## WORK INSTRUCTIONS
Which lines of the listing below contain the string "Corno"? Pick out each one and copy it in full.

## SOURCE DATA
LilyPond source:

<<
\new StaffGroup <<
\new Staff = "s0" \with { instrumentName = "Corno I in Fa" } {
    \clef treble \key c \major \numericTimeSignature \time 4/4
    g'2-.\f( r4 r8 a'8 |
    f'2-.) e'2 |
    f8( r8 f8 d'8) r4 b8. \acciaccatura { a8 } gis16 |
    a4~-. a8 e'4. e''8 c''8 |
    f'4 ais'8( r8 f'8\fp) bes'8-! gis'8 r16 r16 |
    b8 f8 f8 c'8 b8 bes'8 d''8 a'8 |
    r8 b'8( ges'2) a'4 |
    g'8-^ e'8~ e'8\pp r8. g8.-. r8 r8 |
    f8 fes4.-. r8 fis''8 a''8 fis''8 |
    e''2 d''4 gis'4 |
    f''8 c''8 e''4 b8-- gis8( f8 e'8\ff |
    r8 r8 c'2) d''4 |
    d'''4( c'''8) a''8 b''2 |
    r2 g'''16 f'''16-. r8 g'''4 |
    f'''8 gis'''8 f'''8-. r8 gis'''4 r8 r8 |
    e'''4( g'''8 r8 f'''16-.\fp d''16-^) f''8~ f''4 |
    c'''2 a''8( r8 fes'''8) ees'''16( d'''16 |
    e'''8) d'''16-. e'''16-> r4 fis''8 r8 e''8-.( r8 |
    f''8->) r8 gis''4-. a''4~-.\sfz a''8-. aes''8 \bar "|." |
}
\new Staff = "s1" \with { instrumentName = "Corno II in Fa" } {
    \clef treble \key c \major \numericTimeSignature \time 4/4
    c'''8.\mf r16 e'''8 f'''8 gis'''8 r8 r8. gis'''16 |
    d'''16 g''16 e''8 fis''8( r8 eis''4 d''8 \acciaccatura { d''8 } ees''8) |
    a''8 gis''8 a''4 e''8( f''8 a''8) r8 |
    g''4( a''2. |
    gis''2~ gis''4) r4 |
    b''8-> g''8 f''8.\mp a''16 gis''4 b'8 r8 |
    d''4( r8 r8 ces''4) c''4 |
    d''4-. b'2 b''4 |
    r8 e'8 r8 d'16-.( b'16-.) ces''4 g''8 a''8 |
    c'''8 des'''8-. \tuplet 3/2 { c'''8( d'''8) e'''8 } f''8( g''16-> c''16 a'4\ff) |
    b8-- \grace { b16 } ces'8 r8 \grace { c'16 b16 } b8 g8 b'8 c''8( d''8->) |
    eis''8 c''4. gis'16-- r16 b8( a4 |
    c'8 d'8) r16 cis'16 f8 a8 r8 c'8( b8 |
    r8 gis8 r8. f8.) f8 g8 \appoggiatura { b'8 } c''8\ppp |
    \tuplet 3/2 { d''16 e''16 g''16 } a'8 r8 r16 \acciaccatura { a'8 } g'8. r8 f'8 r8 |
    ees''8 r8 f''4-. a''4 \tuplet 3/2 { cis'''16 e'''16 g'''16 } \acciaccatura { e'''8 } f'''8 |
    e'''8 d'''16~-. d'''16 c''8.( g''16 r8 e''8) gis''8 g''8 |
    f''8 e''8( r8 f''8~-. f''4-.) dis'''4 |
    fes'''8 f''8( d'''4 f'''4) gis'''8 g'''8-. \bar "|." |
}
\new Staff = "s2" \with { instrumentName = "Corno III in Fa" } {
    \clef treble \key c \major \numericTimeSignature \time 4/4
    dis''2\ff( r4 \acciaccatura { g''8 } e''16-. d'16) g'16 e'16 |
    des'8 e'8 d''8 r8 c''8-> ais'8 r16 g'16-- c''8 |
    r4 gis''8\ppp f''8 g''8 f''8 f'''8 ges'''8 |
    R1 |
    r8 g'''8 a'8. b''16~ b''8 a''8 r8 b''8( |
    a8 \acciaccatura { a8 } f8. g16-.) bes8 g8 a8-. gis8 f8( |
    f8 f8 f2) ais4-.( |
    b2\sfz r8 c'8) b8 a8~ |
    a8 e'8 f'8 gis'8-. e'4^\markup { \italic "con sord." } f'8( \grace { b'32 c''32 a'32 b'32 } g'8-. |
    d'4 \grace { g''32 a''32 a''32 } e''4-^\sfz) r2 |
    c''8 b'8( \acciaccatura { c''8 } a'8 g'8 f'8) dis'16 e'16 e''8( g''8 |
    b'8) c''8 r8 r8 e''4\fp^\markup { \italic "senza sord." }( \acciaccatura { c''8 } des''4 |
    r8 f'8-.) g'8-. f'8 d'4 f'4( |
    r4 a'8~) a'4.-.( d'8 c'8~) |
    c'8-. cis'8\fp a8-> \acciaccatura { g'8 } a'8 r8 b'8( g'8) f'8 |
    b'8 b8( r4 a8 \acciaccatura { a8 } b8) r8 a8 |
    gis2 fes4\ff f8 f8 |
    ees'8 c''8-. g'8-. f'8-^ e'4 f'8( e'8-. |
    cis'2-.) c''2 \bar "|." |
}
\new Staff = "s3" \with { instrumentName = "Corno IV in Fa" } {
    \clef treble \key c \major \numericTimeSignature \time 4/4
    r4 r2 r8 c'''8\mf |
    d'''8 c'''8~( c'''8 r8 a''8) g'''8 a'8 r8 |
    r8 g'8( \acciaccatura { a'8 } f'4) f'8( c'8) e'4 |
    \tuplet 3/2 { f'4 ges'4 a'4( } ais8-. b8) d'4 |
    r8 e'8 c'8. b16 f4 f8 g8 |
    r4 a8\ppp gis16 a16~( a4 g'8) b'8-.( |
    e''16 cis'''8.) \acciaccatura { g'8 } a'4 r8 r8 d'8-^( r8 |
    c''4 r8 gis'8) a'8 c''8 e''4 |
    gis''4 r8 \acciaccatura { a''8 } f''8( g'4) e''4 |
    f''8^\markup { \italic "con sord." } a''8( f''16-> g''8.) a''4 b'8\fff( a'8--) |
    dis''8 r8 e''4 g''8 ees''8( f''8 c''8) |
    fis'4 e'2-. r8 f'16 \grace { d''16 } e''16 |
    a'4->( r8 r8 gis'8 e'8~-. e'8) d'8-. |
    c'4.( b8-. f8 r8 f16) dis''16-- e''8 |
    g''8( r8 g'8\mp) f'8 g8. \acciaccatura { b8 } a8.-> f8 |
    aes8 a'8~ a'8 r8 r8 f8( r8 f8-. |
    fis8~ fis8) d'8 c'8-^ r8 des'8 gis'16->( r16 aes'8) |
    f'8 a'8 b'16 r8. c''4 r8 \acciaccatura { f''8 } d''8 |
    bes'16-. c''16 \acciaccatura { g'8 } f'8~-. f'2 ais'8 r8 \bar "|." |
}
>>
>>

## ANSWER TO THIS TASK
\new Staff = "s0" \with { instrumentName = "Corno I in Fa" } {
\new Staff = "s1" \with { instrumentName = "Corno II in Fa" } {
\new Staff = "s2" \with { instrumentName = "Corno III in Fa" } {
\new Staff = "s3" \with { instrumentName = "Corno IV in Fa" } {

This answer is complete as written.